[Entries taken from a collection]
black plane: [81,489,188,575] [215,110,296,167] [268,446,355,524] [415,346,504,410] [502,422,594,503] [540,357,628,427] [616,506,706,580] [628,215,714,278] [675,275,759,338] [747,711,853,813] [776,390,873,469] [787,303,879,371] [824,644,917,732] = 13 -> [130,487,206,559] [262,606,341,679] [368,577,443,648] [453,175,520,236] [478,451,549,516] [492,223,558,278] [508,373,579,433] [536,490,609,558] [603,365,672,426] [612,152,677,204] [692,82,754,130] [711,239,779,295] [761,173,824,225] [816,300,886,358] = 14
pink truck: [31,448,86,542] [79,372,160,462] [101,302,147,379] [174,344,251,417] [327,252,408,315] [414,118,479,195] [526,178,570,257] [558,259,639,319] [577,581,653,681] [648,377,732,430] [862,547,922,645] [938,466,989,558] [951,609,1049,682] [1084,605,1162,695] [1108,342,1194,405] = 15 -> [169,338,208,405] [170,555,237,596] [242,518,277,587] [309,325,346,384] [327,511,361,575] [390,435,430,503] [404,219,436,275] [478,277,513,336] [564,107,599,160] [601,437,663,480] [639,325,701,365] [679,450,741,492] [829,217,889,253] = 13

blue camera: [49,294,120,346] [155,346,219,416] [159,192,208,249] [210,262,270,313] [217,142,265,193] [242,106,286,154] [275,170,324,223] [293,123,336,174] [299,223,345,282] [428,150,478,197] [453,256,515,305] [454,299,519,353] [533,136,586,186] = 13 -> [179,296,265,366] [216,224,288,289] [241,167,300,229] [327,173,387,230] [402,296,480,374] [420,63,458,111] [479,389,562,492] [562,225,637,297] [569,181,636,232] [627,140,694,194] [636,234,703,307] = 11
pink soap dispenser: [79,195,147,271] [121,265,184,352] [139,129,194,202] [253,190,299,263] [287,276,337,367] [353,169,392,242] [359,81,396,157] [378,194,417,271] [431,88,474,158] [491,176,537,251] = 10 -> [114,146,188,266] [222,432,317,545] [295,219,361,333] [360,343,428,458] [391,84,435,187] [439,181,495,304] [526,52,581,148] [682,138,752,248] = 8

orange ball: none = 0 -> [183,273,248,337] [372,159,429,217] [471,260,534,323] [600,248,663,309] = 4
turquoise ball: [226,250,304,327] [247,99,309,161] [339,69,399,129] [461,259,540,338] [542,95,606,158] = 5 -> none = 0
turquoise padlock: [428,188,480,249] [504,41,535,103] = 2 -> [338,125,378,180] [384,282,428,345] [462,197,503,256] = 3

WORK TO BE COMPLETED: Would you please filter the lines above and copy every one that includes "ball"?

WRITTEN RESPONSE:
orange ball: none = 0 -> [183,273,248,337] [372,159,429,217] [471,260,534,323] [600,248,663,309] = 4
turquoise ball: [226,250,304,327] [247,99,309,161] [339,69,399,129] [461,259,540,338] [542,95,606,158] = 5 -> none = 0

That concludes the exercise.